- Work order -
Where the line with "brown cone: 4 -> 5" appears below, start writing out lines exactly, and finish with the line with "pink flashlight: 7 -> 2", which is included; write out nothing else.

#### Exercise data

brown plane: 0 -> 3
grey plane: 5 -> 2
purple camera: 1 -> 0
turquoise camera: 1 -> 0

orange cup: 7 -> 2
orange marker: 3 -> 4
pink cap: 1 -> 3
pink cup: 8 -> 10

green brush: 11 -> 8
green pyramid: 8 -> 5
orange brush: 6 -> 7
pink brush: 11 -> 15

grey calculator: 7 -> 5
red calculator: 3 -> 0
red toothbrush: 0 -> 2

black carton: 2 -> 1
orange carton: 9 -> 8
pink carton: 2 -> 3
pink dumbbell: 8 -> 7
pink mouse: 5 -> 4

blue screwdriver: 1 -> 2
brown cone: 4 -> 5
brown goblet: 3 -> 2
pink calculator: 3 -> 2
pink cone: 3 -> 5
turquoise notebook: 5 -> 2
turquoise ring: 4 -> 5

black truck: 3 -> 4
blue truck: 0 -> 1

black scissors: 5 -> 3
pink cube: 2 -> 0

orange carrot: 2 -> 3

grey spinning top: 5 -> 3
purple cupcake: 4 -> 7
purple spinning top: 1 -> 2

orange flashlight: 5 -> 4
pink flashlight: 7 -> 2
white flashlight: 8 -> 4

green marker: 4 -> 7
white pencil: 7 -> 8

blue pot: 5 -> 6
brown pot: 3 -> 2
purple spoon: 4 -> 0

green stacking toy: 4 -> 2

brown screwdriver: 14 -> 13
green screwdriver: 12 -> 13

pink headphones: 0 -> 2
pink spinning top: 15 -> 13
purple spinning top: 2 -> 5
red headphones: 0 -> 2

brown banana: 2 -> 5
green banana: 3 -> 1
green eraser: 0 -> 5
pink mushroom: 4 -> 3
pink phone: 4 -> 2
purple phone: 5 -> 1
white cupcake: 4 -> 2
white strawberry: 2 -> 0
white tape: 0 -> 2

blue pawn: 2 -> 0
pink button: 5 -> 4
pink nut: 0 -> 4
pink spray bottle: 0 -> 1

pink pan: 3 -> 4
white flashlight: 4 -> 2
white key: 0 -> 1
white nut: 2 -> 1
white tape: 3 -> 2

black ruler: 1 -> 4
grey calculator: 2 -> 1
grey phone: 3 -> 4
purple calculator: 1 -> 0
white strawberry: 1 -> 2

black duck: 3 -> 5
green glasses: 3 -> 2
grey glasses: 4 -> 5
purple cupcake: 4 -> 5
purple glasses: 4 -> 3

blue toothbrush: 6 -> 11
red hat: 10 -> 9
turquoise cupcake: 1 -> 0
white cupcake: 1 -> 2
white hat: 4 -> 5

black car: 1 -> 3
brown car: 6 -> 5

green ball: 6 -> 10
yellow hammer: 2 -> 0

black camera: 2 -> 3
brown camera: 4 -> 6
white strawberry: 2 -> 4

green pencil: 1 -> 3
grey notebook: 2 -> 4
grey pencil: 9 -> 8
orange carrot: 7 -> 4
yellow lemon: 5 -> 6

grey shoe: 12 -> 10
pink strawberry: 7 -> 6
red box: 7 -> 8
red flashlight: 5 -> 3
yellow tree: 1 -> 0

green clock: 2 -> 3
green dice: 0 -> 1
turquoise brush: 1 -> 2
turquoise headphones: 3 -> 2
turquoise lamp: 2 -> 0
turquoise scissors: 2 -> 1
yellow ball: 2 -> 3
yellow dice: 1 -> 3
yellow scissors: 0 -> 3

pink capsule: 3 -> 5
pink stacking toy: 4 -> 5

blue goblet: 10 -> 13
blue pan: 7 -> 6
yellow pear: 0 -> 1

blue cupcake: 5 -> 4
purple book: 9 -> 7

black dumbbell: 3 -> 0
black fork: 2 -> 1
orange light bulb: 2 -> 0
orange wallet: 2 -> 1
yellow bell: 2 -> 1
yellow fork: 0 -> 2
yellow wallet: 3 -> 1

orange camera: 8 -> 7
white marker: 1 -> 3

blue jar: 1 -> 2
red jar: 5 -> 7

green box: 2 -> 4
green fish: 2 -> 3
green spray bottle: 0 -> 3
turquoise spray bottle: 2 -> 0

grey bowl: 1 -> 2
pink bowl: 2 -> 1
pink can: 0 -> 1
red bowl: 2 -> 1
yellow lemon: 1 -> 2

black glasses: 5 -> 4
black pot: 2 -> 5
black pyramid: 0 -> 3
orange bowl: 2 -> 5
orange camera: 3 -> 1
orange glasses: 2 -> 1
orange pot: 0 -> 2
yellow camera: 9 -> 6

########

- Answer -
brown cone: 4 -> 5
brown goblet: 3 -> 2
pink calculator: 3 -> 2
pink cone: 3 -> 5
turquoise notebook: 5 -> 2
turquoise ring: 4 -> 5

black truck: 3 -> 4
blue truck: 0 -> 1

black scissors: 5 -> 3
pink cube: 2 -> 0

orange carrot: 2 -> 3

grey spinning top: 5 -> 3
purple cupcake: 4 -> 7
purple spinning top: 1 -> 2

orange flashlight: 5 -> 4
pink flashlight: 7 -> 2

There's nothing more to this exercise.